- Problem to work on: Output every record exactly, apart from its images.

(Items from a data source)
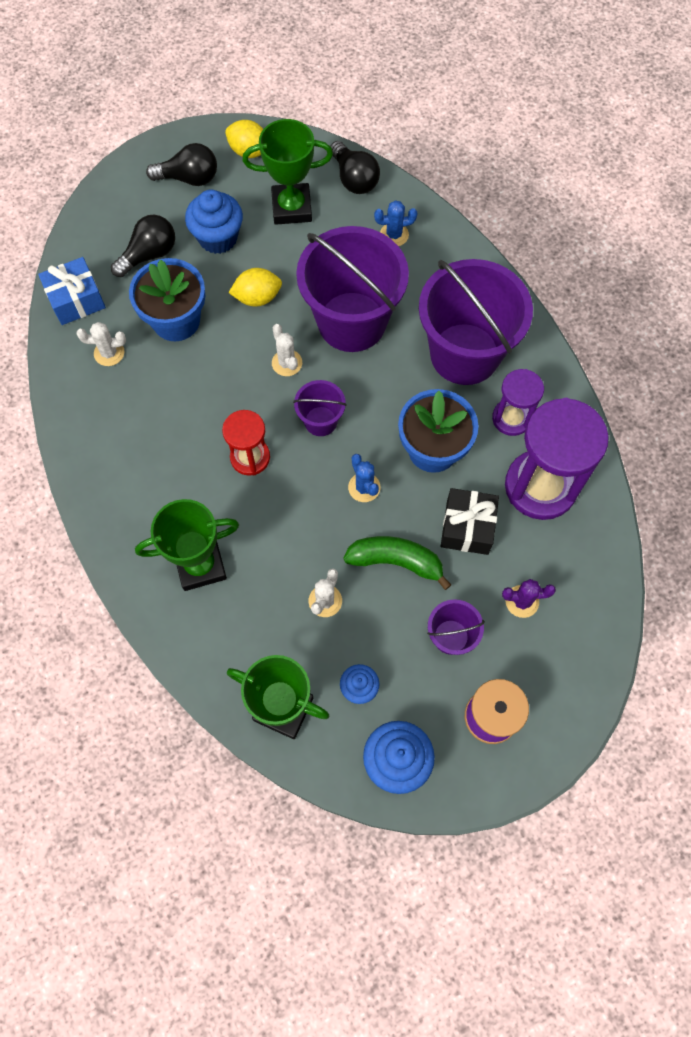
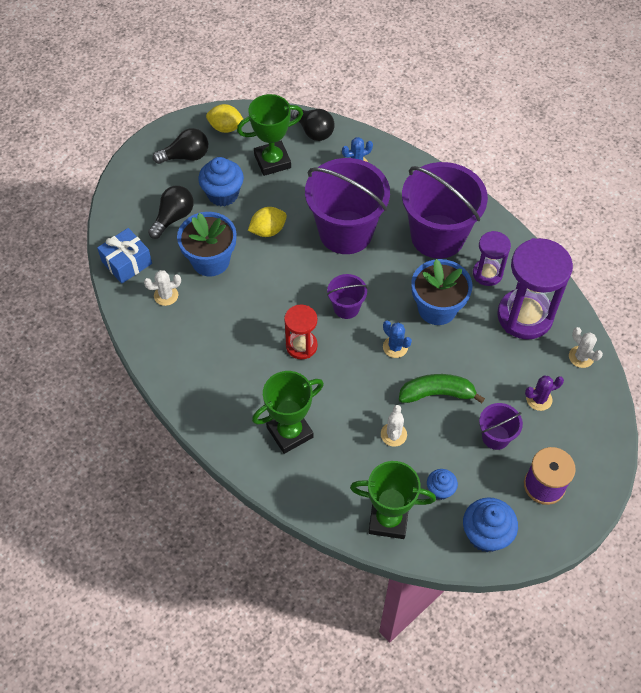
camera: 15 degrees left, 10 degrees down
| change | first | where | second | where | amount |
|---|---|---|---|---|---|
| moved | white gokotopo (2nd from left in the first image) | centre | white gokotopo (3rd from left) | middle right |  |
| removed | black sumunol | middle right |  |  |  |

- Exercise answer:
camera: 15 degrees left, 10 degrees down
| change | first | where | second | where | amount |
|---|---|---|---|---|---|
| moved | white gokotopo (2nd from left in the first image) | centre | white gokotopo (3rd from left) | middle right |  |
| removed | black sumunol | middle right |  |  |  |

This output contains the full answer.